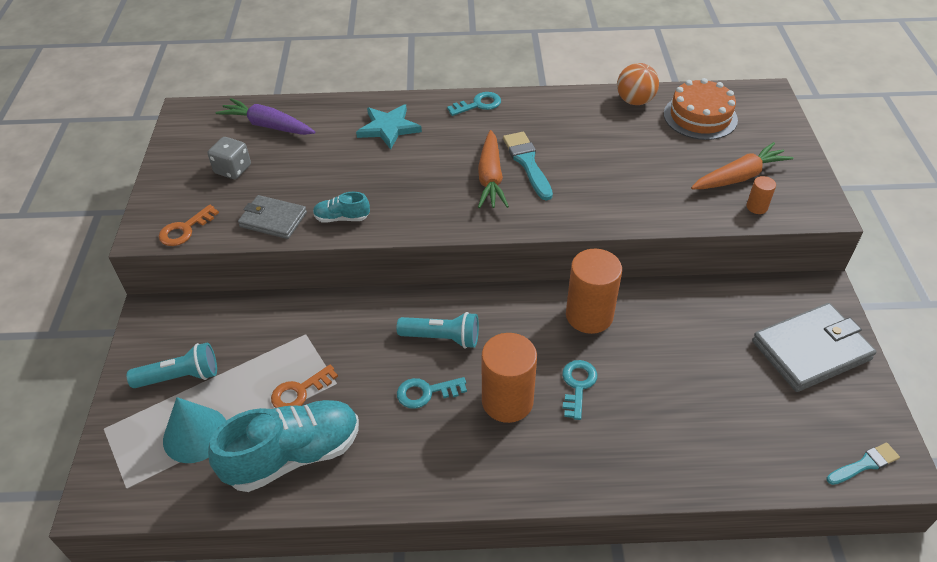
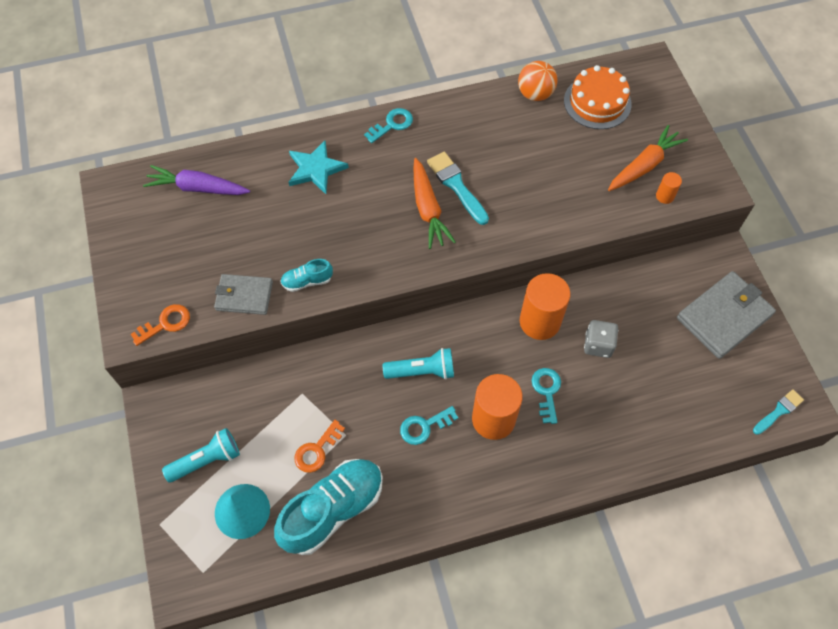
camera: 15 degrees left, 15 degrees up
(185, 229) = (165, 324): orange key -> orange key turned 150 degrees counterclockwise
(233, 169) = (183, 247): grey dice -> grey dice (598, 345)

-- -- --

■ What is required
Please provide an exact transcription of each line from the one holding "(185, 229) = (165, 324): orange" through the final line of the data above.

■ Answer
(185, 229) = (165, 324): orange key -> orange key turned 150 degrees counterclockwise
(233, 169) = (183, 247): grey dice -> grey dice (598, 345)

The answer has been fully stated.